• Exercise brief:
Only the lines from the one containing "moved: white soap" through the end of the records should be retyped, exactly and including both ends; pictures stay out.

START Excerpted records

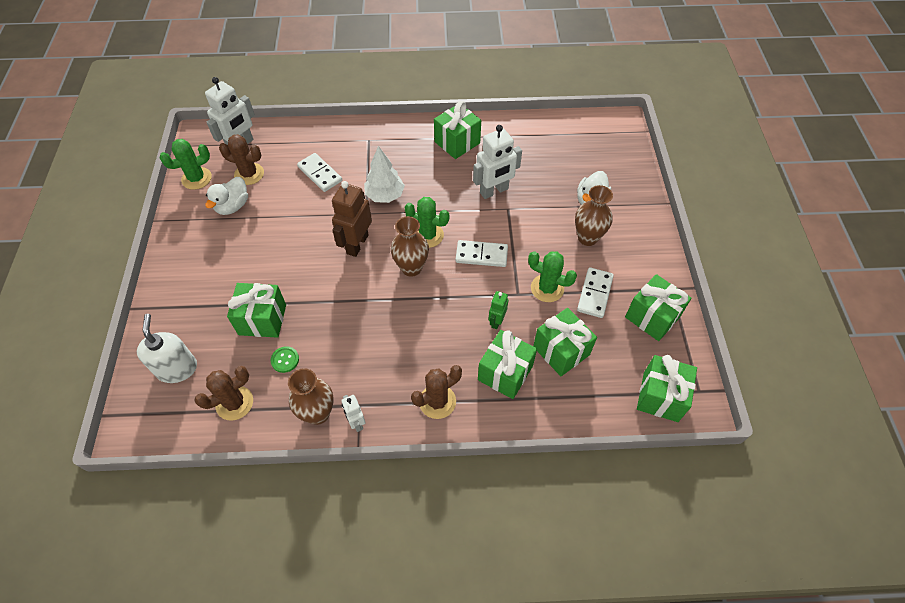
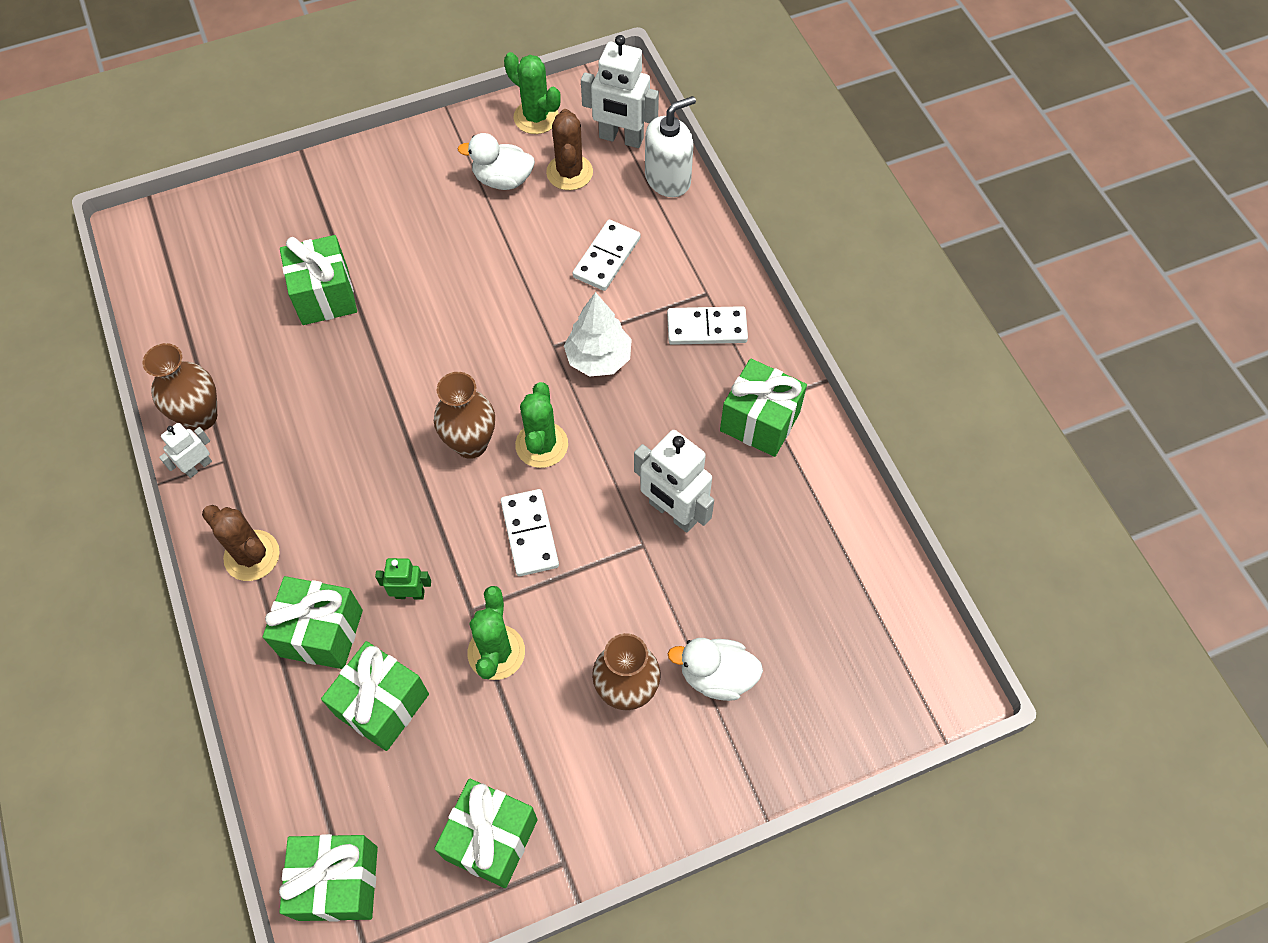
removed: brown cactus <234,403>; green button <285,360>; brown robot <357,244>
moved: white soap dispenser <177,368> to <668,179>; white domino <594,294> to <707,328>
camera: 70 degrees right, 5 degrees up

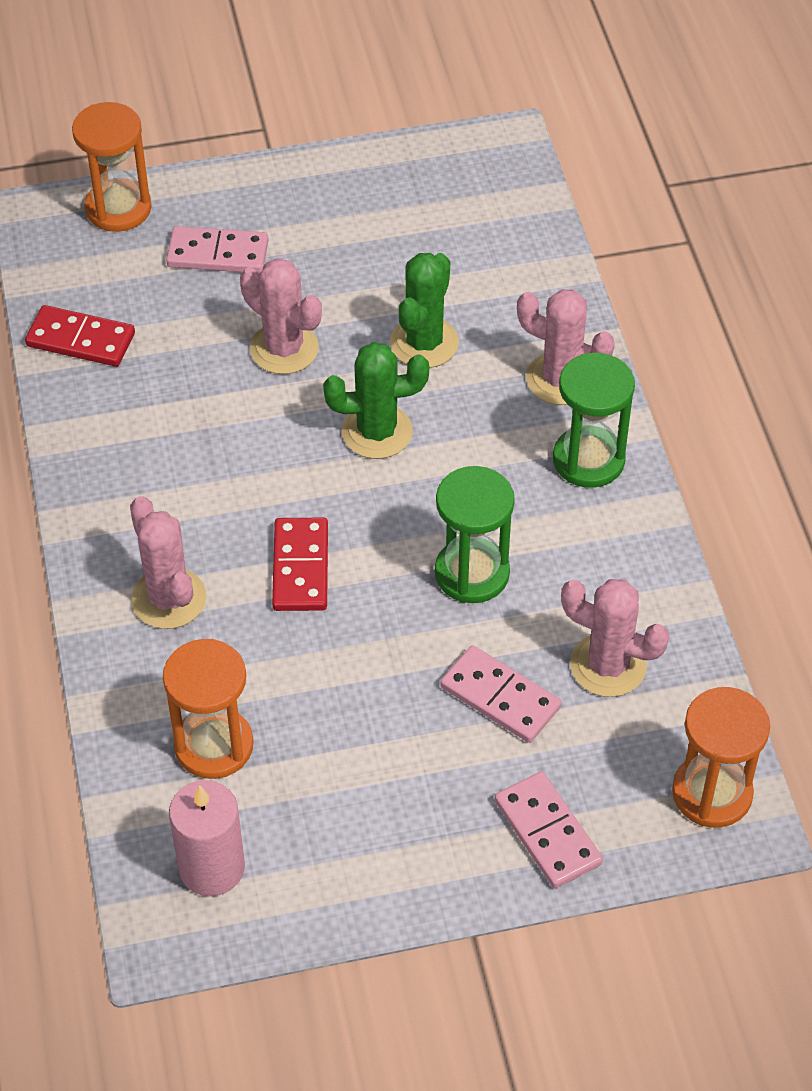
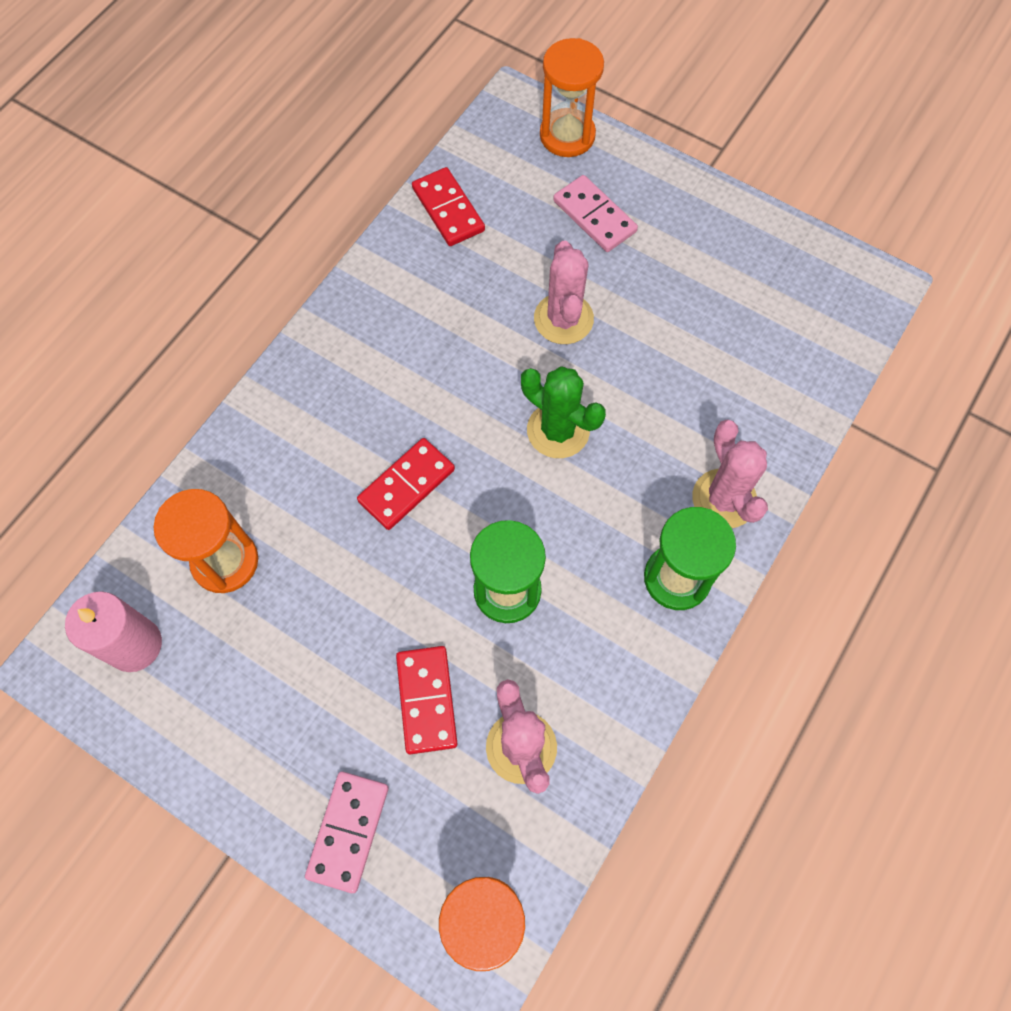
removed: pink cactus <169,599>; green cactus <424,343>
recoloured: pink domino <500,697> to red domino <427,700>
camera: 45 degrees right, 15 degrees up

END Excerpted records

• Solution to the exercise:
moved: white soap dispenser <177,368> to <668,179>; white domino <594,294> to <707,328>
camera: 70 degrees right, 5 degrees up

removed: pink cactus <169,599>; green cactus <424,343>
recoloured: pink domino <500,697> to red domino <427,700>
camera: 45 degrees right, 15 degrees up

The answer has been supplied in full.